__WORK REQUEST__. Your response to the data below should hold nothing except the lines from the one containing "blue house: 5 -> 3" down to the one containing "purple truck: 3 -> 5", reproduced exactly and without pictures.

__RECORDS PROVIDED__.

Content starts

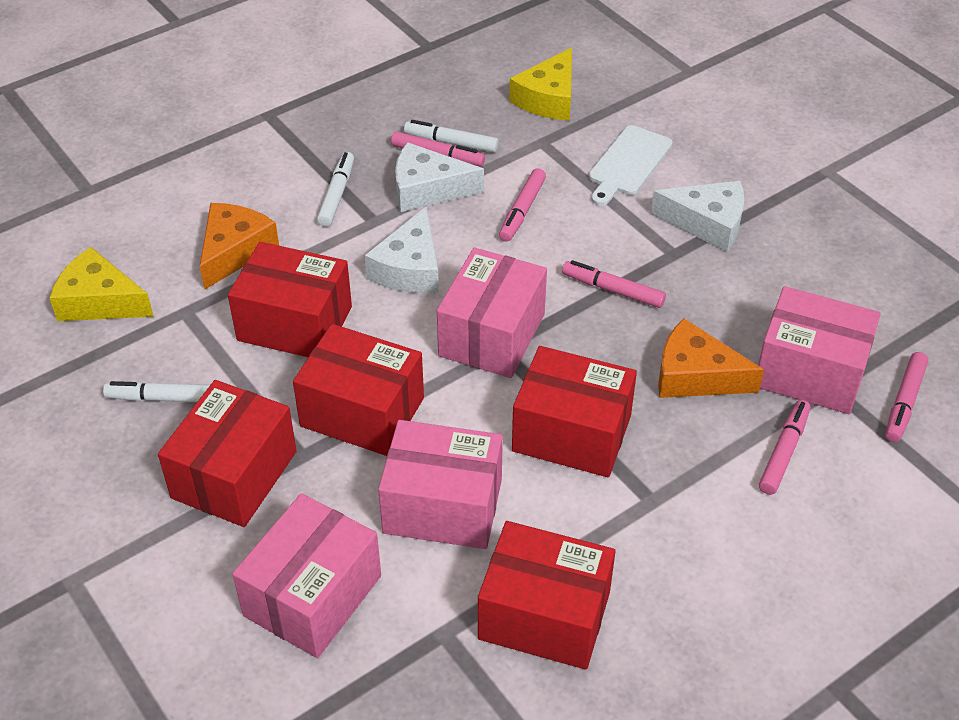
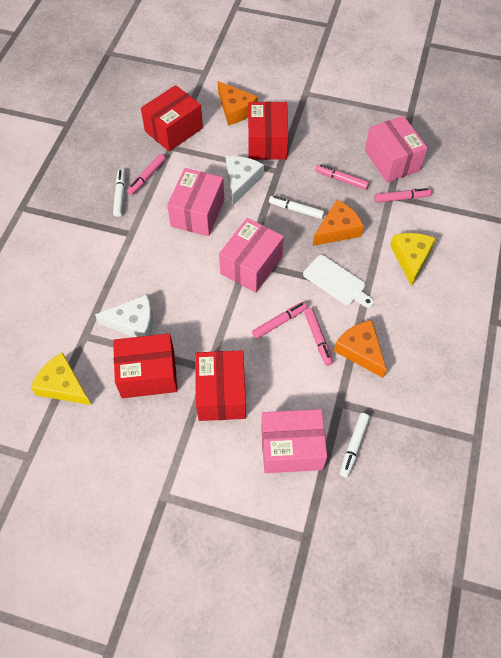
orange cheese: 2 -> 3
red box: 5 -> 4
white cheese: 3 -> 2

Content ends
Content starts

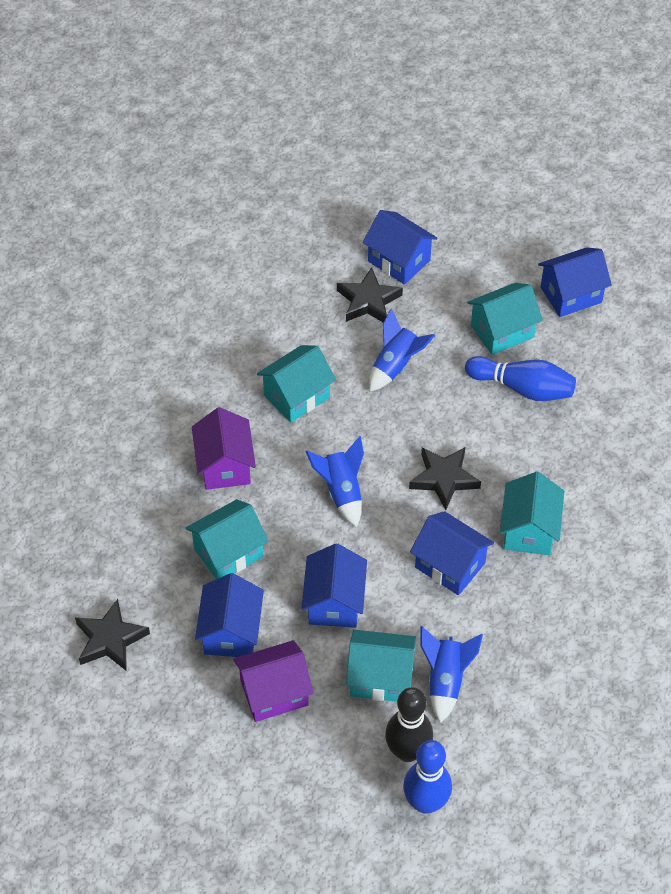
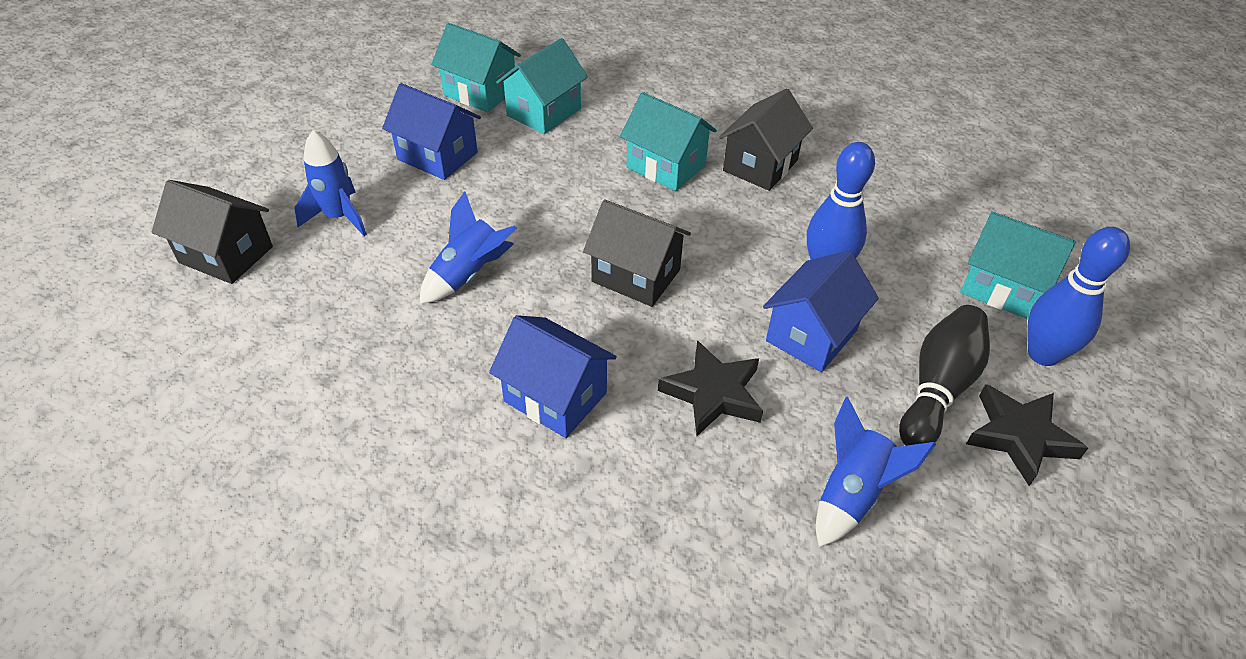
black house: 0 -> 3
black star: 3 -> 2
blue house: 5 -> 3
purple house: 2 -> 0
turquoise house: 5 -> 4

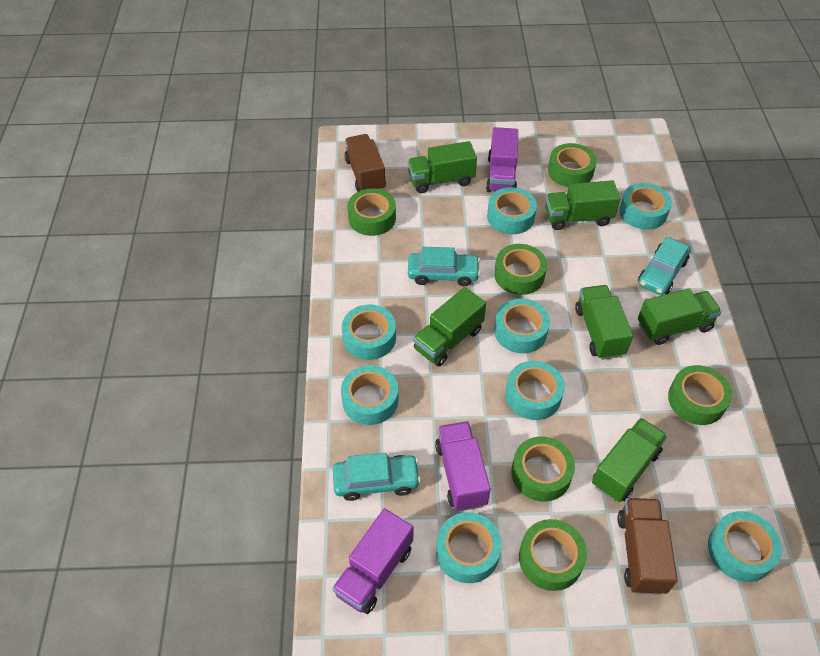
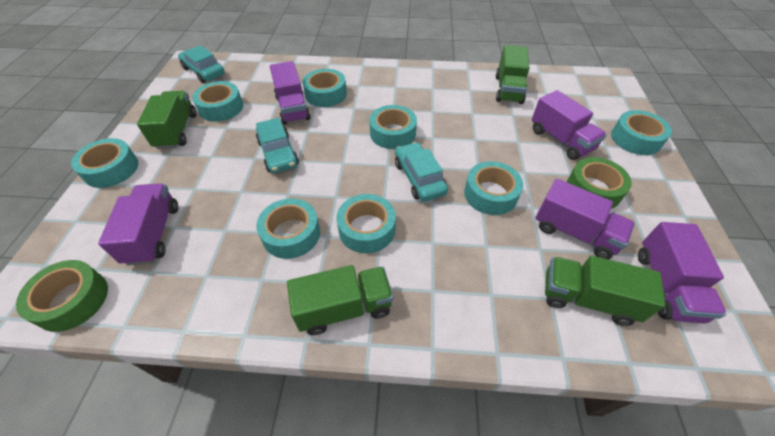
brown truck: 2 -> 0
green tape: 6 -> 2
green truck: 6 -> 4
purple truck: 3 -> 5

Content ends

__RESPONSE TO THE EXERCISE__.
blue house: 5 -> 3
purple house: 2 -> 0
turquoise house: 5 -> 4

brown truck: 2 -> 0
green tape: 6 -> 2
green truck: 6 -> 4
purple truck: 3 -> 5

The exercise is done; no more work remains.